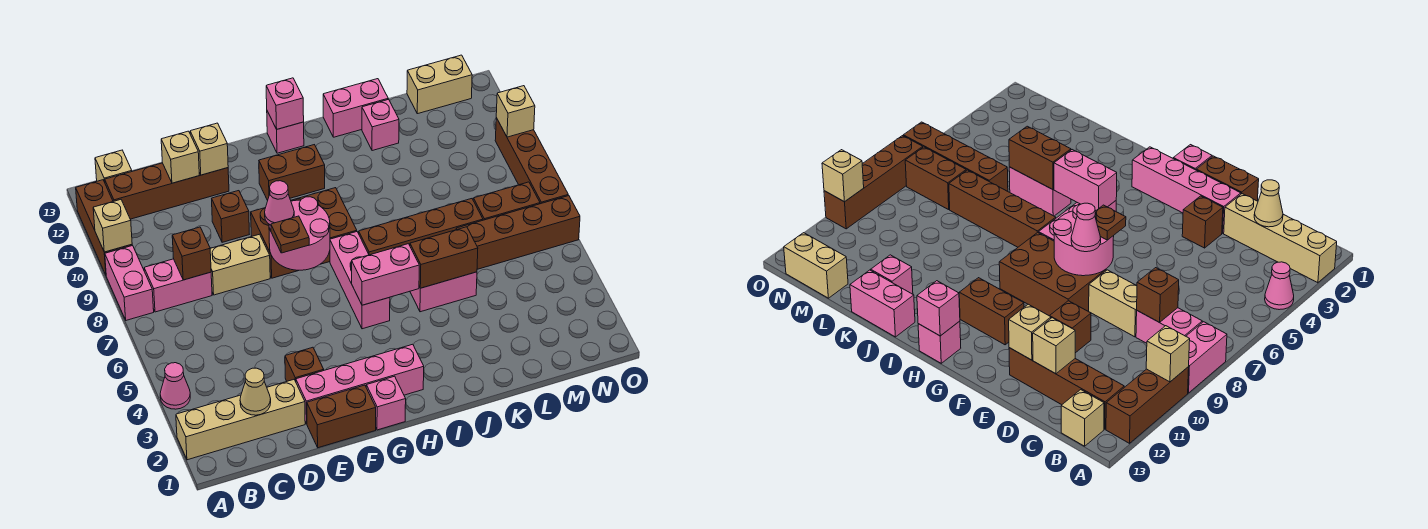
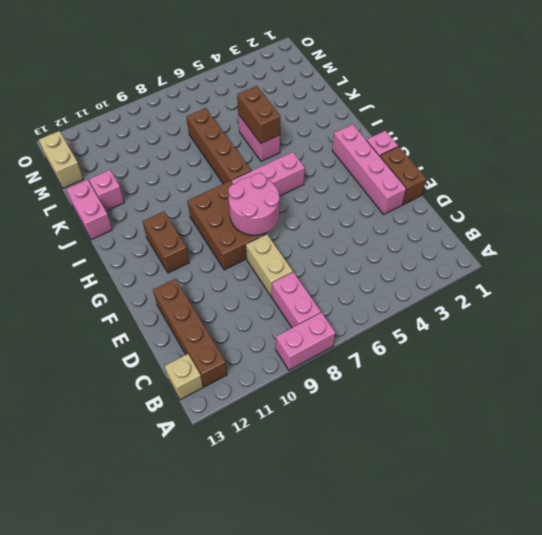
none -> tan brick A2:D2 level 1
none -> pink cone A4 level 1
none -> brown brick A10:A12 level 1
none -> brown brick E3 level 1

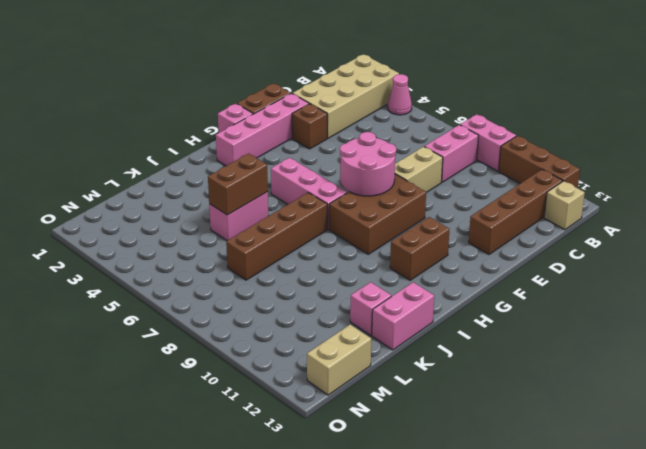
tan brick A2:D3 level 1 -> tan brick A2:D2 level 1
none -> brown brick E10 level 1
none -> pink brick H13 level 1
none -> brown brick L6:O6 level 1
none -> brown brick M7:N7 level 1

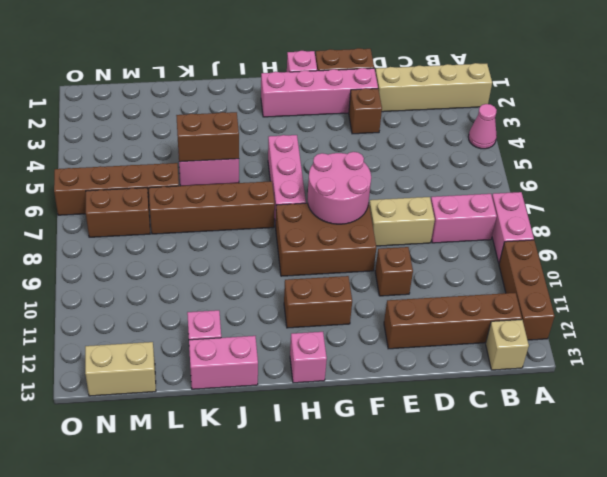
none -> brown brick O7:O10 level 1
none -> tan brick A10 level 2
none -> tan cone C2 level 2
none -> brown brick C8 level 2

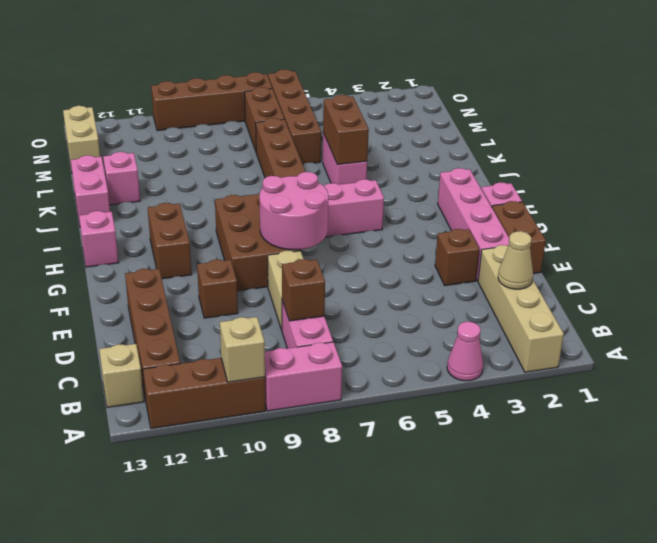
none -> tan brick D12 level 2
none -> tan brick E12 level 2
none -> pink brick H5:I5 level 2
none -> pink brick H13 level 2

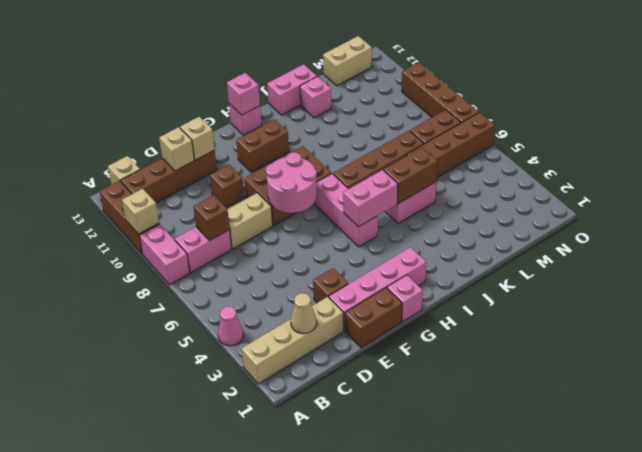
none -> tan brick O10 level 2
none -> brown plate F7 level 3
none -> pink cone F8 level 3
◇ ◇ ◇ ◇
* What this task involves *
What is needed is an exact transcription of the lines from the one containing "none -> brown brick C8 level 2" through the last line of the records above, both included, with no pictures.

* Exercise response *
none -> brown brick C8 level 2

none -> tan brick D12 level 2
none -> tan brick E12 level 2
none -> pink brick H5:I5 level 2
none -> pink brick H13 level 2

none -> tan brick O10 level 2
none -> brown plate F7 level 3
none -> pink cone F8 level 3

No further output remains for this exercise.